-- Data for review follows --
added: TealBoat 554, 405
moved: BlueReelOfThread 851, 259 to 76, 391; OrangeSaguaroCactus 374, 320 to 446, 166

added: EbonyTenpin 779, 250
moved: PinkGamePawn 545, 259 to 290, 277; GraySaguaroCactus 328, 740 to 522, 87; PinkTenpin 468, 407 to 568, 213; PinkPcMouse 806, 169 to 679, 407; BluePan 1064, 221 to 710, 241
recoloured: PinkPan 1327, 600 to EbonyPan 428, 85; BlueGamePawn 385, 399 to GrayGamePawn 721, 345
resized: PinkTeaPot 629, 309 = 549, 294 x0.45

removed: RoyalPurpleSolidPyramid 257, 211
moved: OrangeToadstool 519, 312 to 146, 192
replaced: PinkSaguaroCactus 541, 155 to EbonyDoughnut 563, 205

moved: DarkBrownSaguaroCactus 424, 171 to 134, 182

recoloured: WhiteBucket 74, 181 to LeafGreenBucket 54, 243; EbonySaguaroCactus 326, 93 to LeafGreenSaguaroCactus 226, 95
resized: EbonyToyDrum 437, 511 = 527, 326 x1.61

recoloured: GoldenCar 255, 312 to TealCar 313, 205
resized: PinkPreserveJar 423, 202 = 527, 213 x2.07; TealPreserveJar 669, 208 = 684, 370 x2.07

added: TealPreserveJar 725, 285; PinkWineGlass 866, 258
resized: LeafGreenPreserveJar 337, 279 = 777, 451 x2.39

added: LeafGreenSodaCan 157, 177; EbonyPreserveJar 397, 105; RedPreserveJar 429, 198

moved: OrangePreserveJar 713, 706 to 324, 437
-- Data for review concluded --
* _Exercise aim_
Starting with the line that contains "moved: PinkGamePawn 545, 259", restate every line through the end of the records above, exactly and with no other lines.

* _Reply to the exercise_
moved: PinkGamePawn 545, 259 to 290, 277; GraySaguaroCactus 328, 740 to 522, 87; PinkTenpin 468, 407 to 568, 213; PinkPcMouse 806, 169 to 679, 407; BluePan 1064, 221 to 710, 241
recoloured: PinkPan 1327, 600 to EbonyPan 428, 85; BlueGamePawn 385, 399 to GrayGamePawn 721, 345
resized: PinkTeaPot 629, 309 = 549, 294 x0.45

removed: RoyalPurpleSolidPyramid 257, 211
moved: OrangeToadstool 519, 312 to 146, 192
replaced: PinkSaguaroCactus 541, 155 to EbonyDoughnut 563, 205

moved: DarkBrownSaguaroCactus 424, 171 to 134, 182

recoloured: WhiteBucket 74, 181 to LeafGreenBucket 54, 243; EbonySaguaroCactus 326, 93 to LeafGreenSaguaroCactus 226, 95
resized: EbonyToyDrum 437, 511 = 527, 326 x1.61

recoloured: GoldenCar 255, 312 to TealCar 313, 205
resized: PinkPreserveJar 423, 202 = 527, 213 x2.07; TealPreserveJar 669, 208 = 684, 370 x2.07

added: TealPreserveJar 725, 285; PinkWineGlass 866, 258
resized: LeafGreenPreserveJar 337, 279 = 777, 451 x2.39

added: LeafGreenSodaCan 157, 177; EbonyPreserveJar 397, 105; RedPreserveJar 429, 198

moved: OrangePreserveJar 713, 706 to 324, 437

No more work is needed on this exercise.